Dataset items
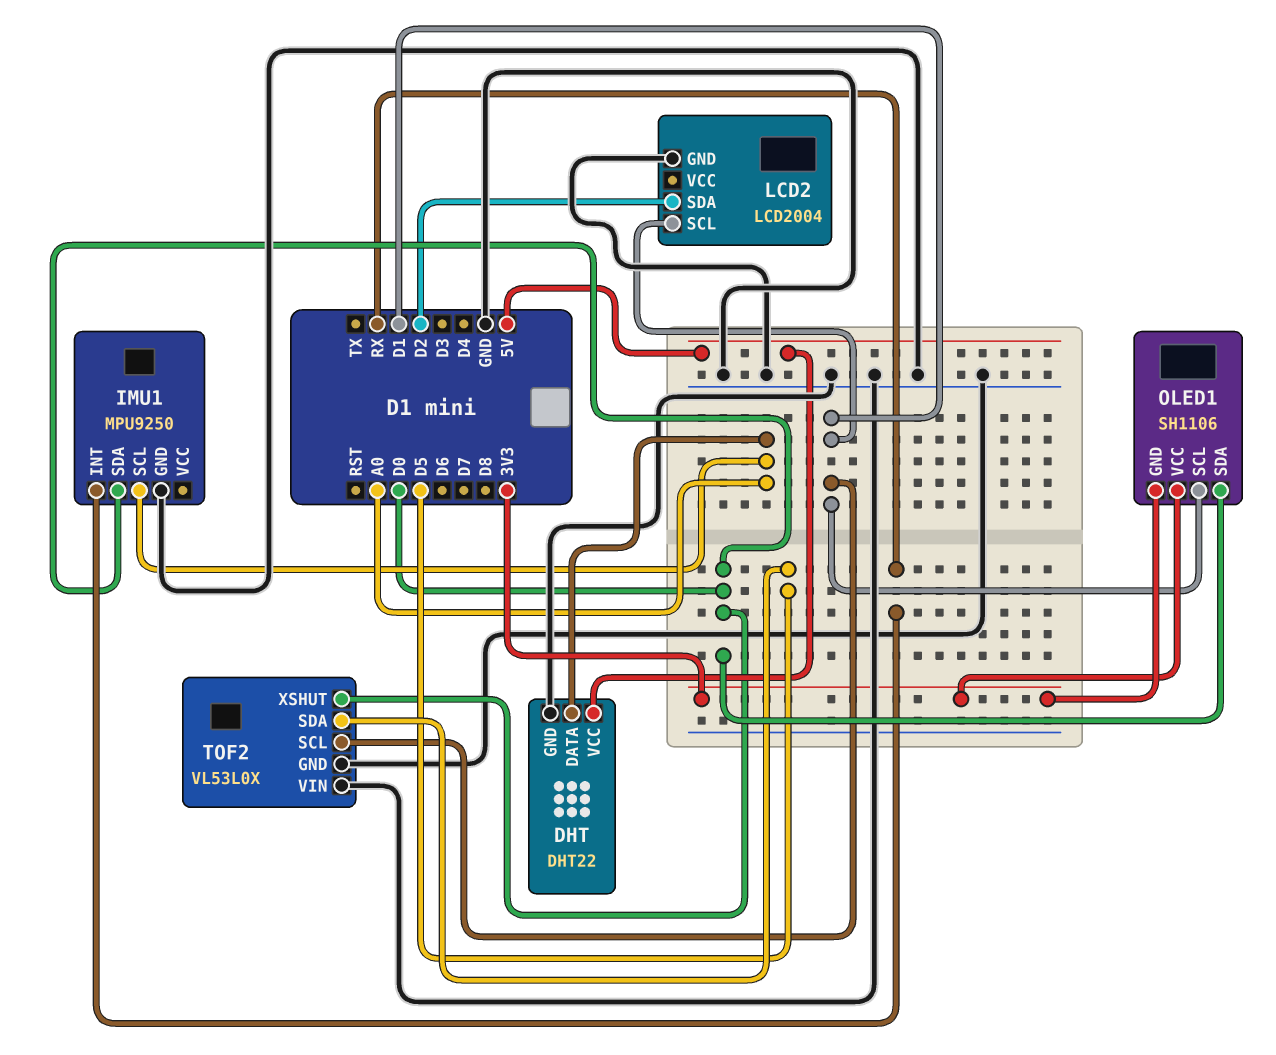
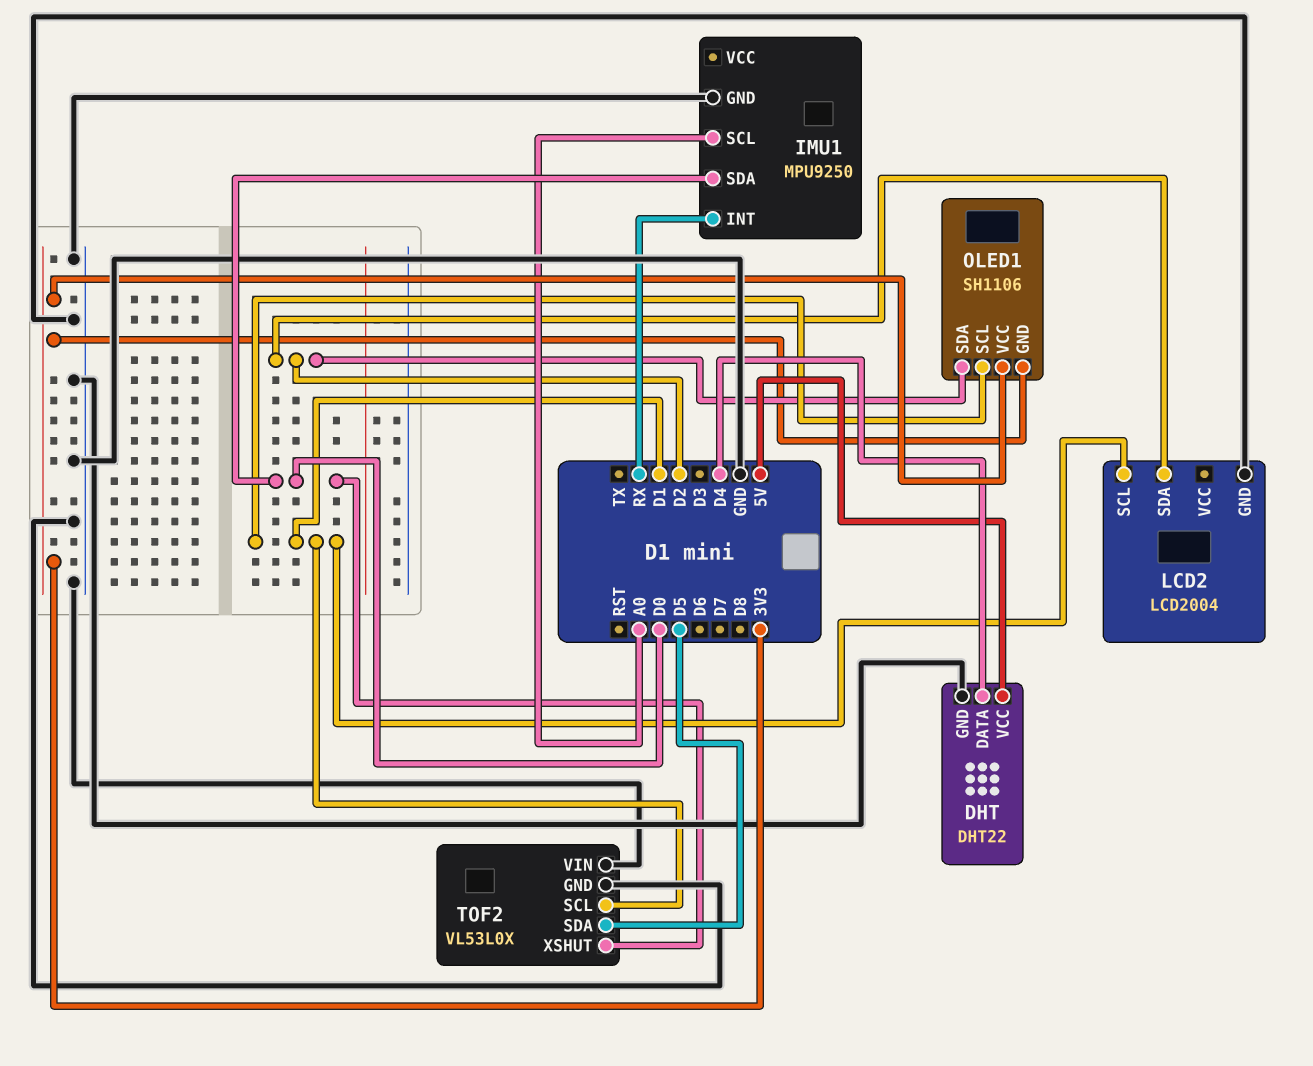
DHT pin DATA: A0 -> D4
OLED1 pin SDA: D0 -> D2

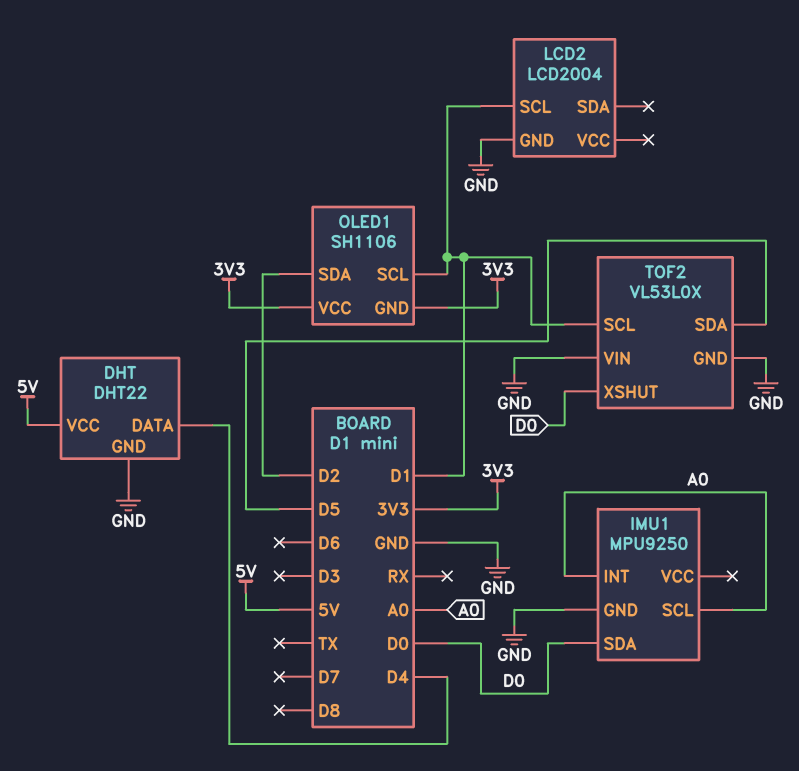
IMU1 pin INT: RX -> A0
LCD2 pin SDA: D2 -> none

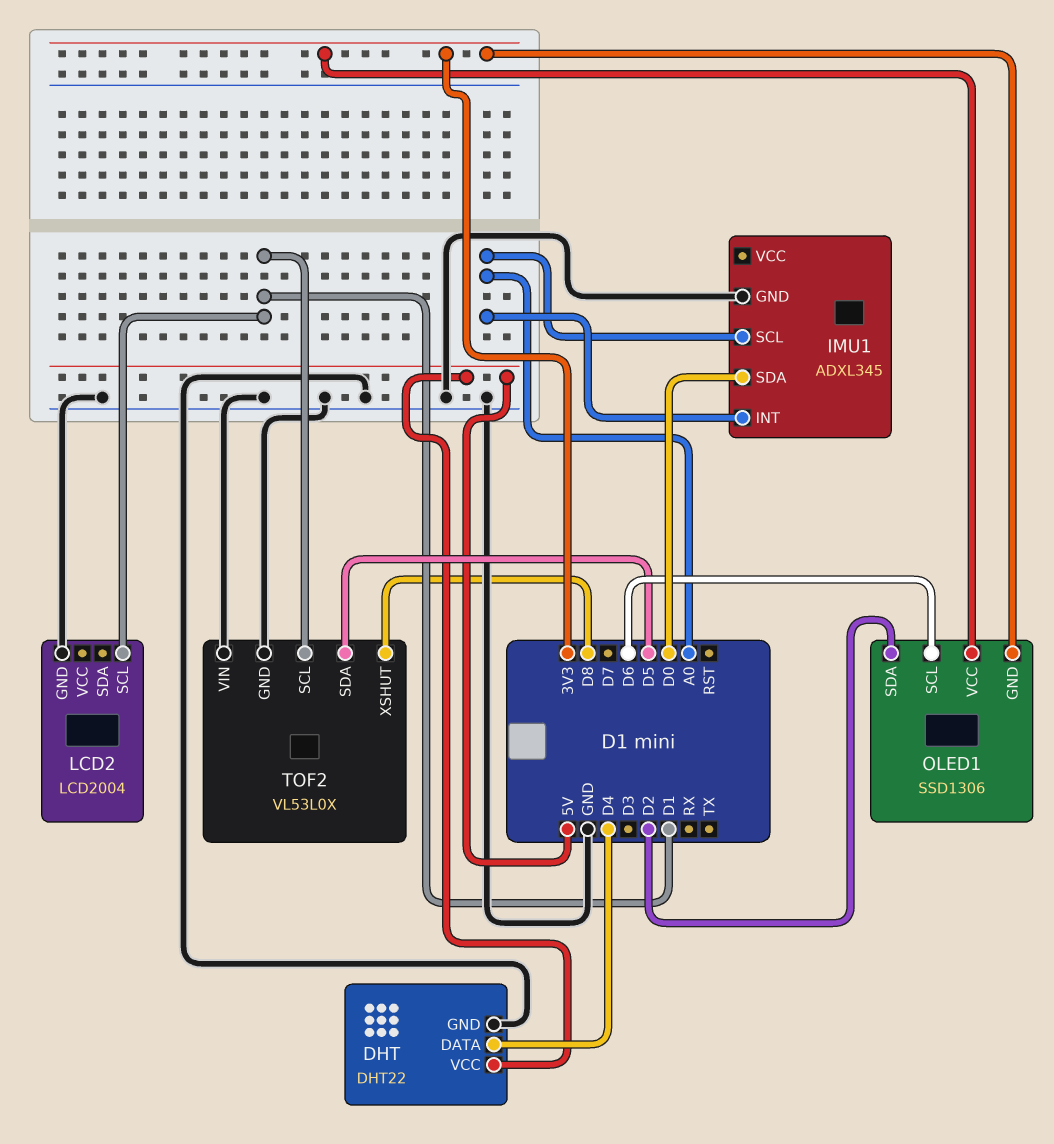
IMU1: MPU9250 -> ADXL345
OLED1: SH1106 -> SSD1306
OLED1 pin SCL: D1 -> D6
TOF2 pin XSHUT: D0 -> D8

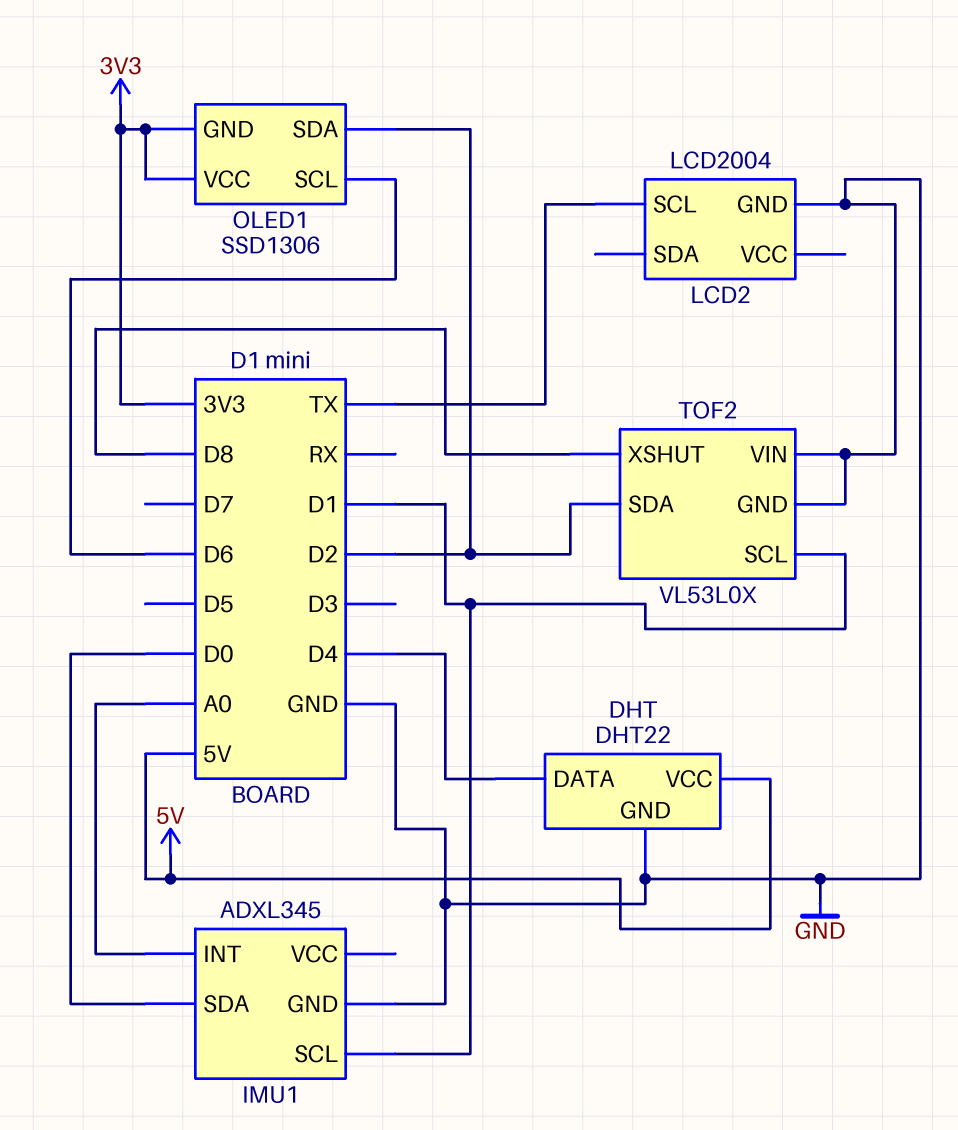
IMU1 pin SCL: A0 -> D1
LCD2 pin SCL: D1 -> TX
TOF2 pin SDA: D5 -> D2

WHAT IS NEEDED: Without copying any picture, repeat all of the entries exactly.

RESULT BELOW:
DHT pin DATA: A0 -> D4
OLED1 pin SDA: D0 -> D2

IMU1 pin INT: RX -> A0
LCD2 pin SDA: D2 -> none

IMU1: MPU9250 -> ADXL345
OLED1: SH1106 -> SSD1306
OLED1 pin SCL: D1 -> D6
TOF2 pin XSHUT: D0 -> D8

IMU1 pin SCL: A0 -> D1
LCD2 pin SCL: D1 -> TX
TOF2 pin SDA: D5 -> D2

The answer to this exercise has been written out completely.